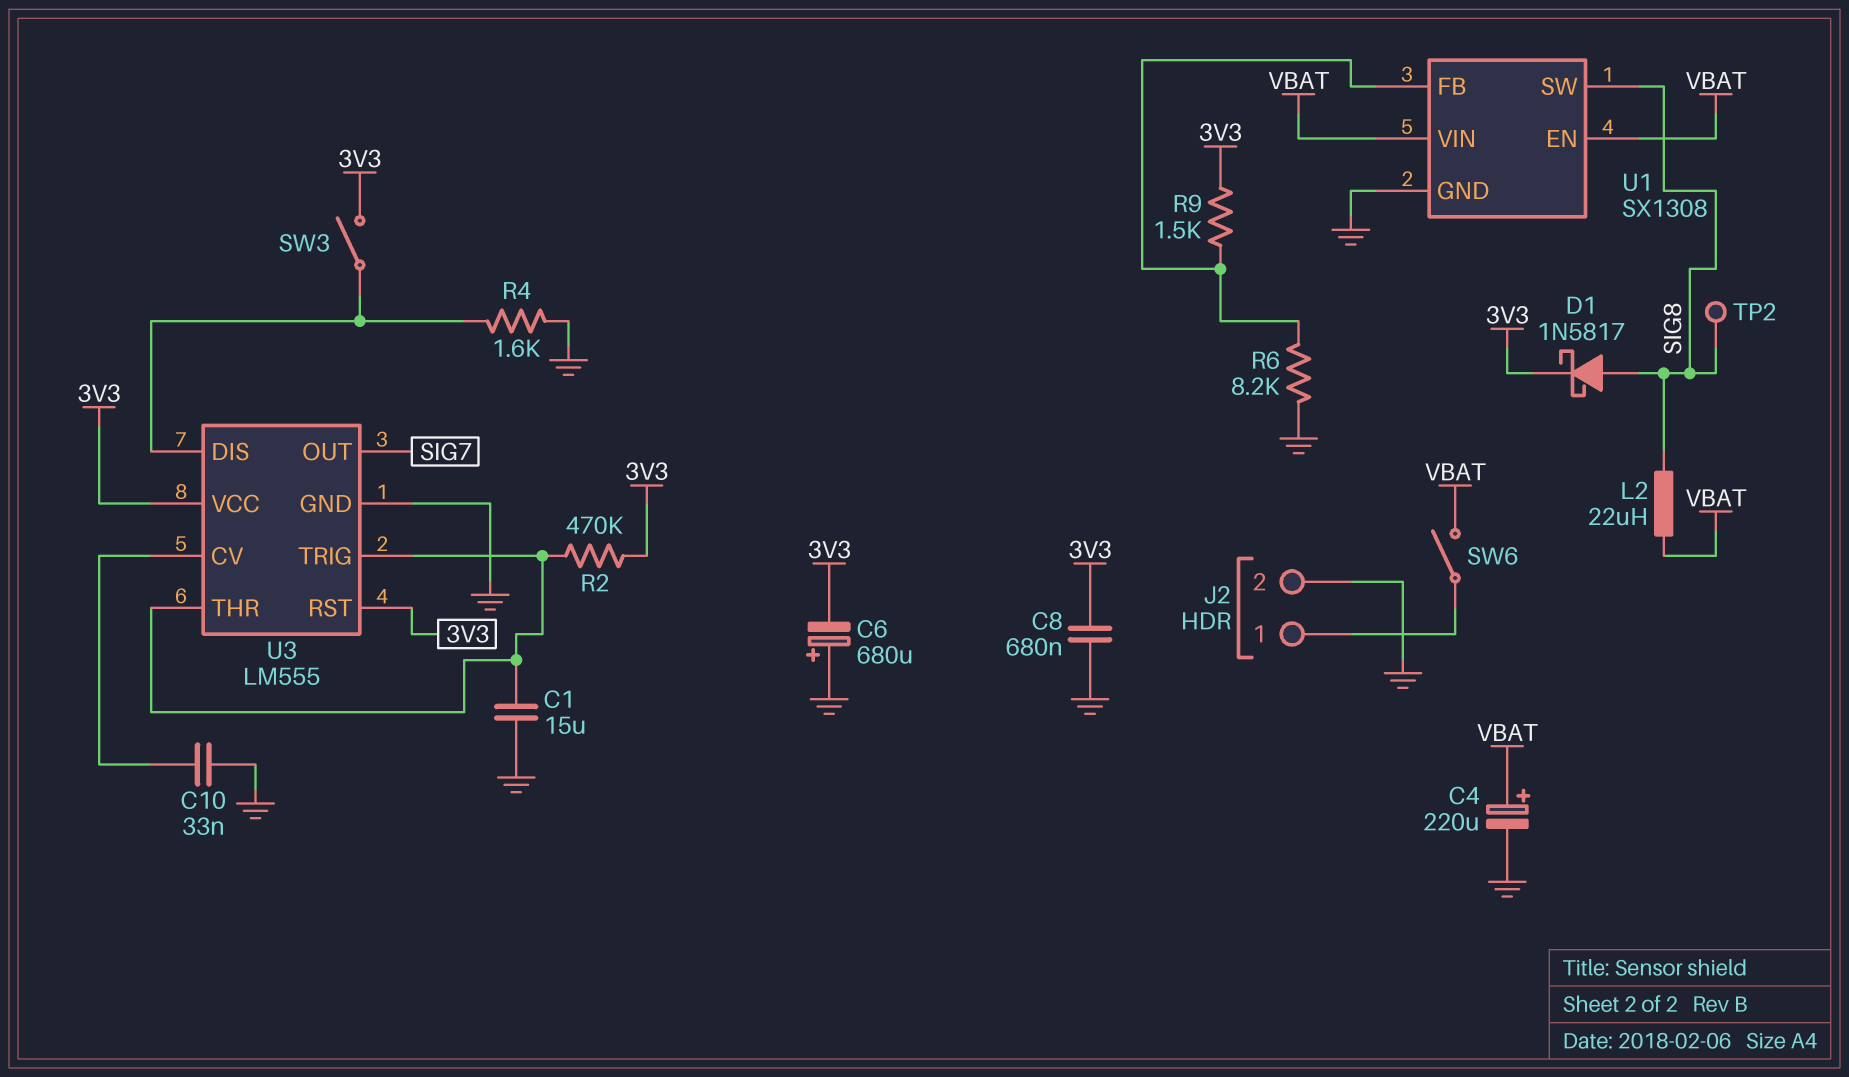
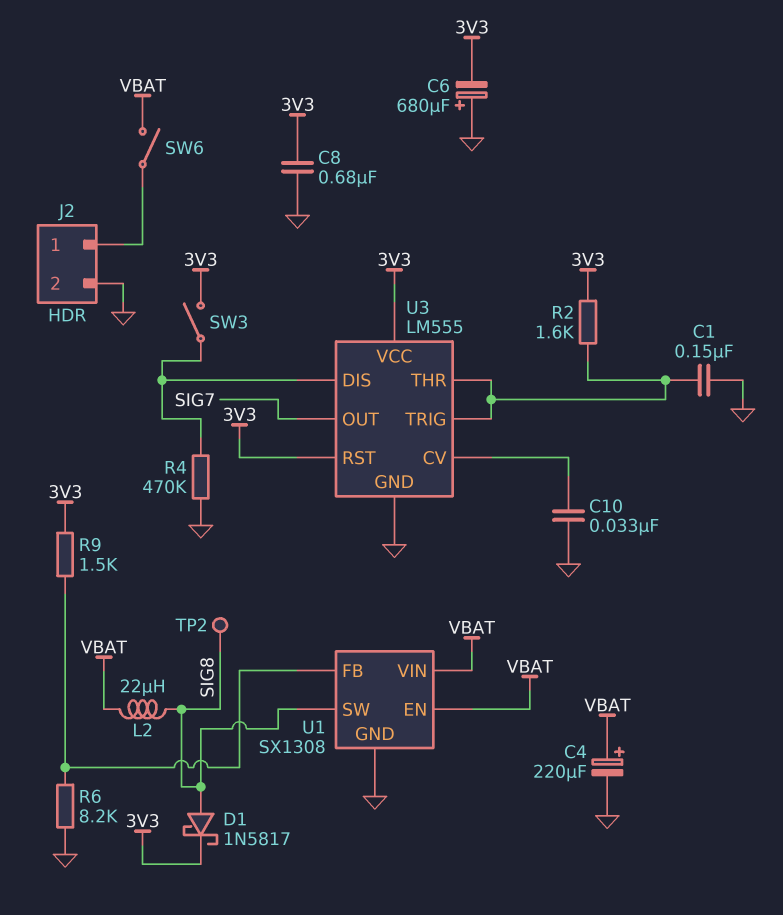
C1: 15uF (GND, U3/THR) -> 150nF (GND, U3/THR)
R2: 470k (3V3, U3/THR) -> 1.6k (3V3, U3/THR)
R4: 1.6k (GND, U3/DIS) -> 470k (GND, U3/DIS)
--
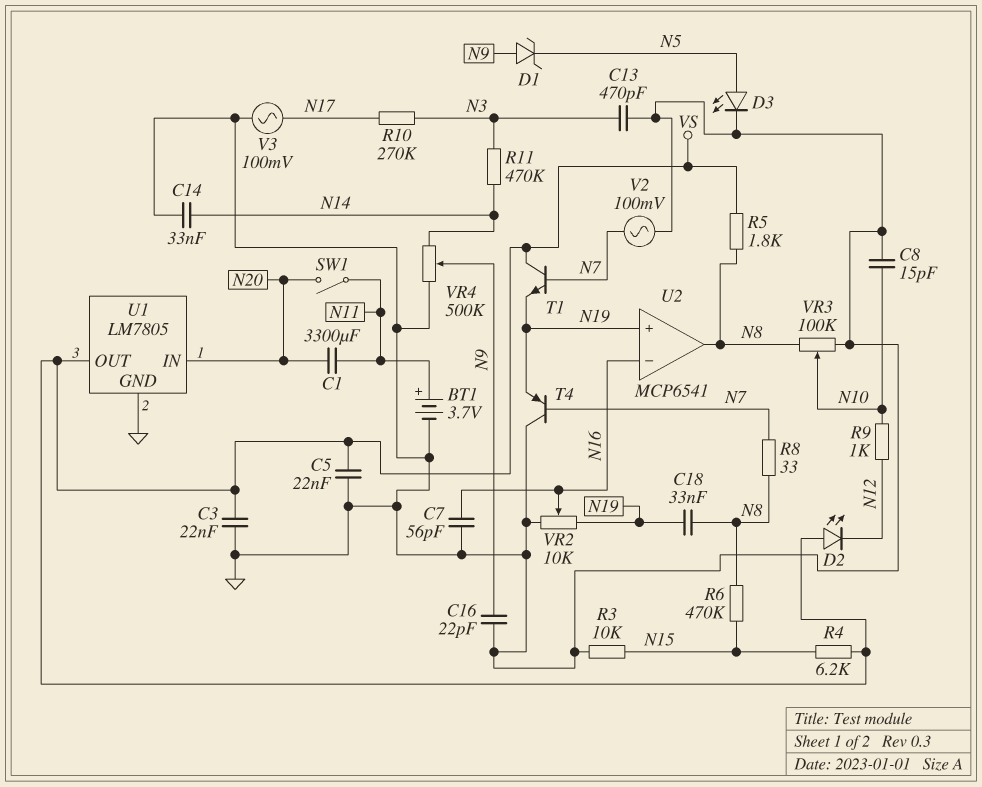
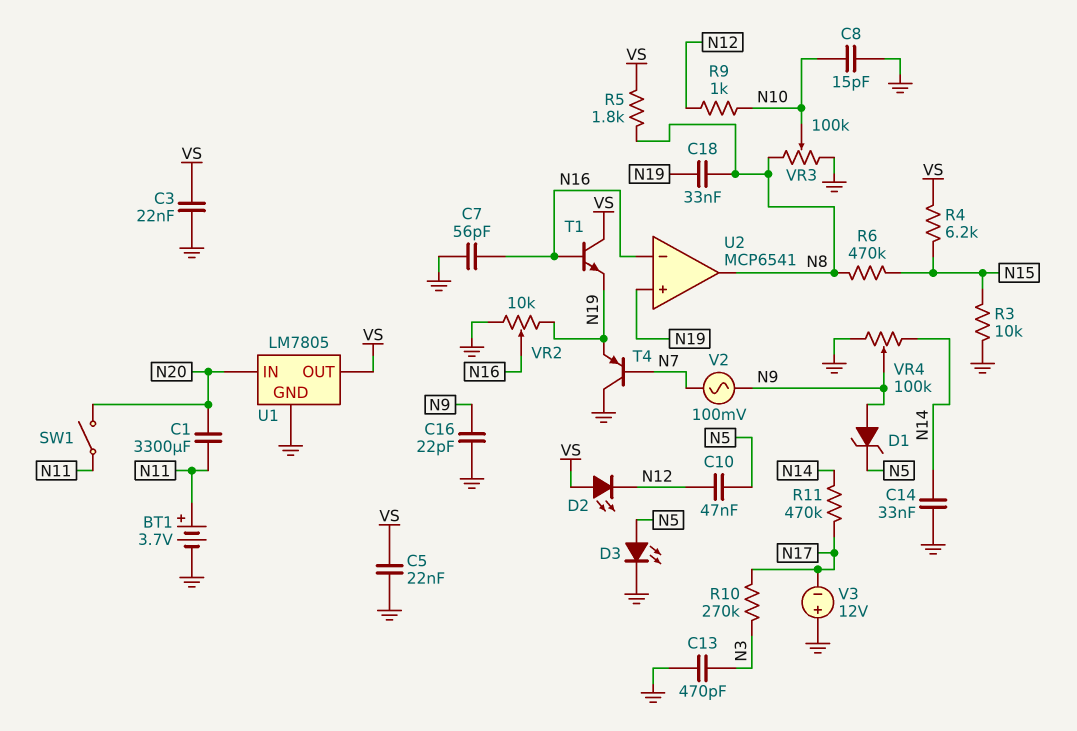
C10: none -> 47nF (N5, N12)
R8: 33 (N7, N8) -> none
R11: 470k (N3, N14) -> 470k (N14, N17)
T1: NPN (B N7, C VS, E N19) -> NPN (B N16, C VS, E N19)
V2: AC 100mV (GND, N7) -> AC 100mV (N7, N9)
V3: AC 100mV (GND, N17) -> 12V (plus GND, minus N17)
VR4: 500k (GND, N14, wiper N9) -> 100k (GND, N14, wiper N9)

Exercise details: Above are the records; print exactly the lines from the line with "C1: 15uF (GND, U3/THR) -> 150nF (GND, U3/THR)" to the line with "R4: 1.6k (GND, U3/DIS) -> 470k (GND, U3/DIS)", including both, and nothing else.

Output:
C1: 15uF (GND, U3/THR) -> 150nF (GND, U3/THR)
R2: 470k (3V3, U3/THR) -> 1.6k (3V3, U3/THR)
R4: 1.6k (GND, U3/DIS) -> 470k (GND, U3/DIS)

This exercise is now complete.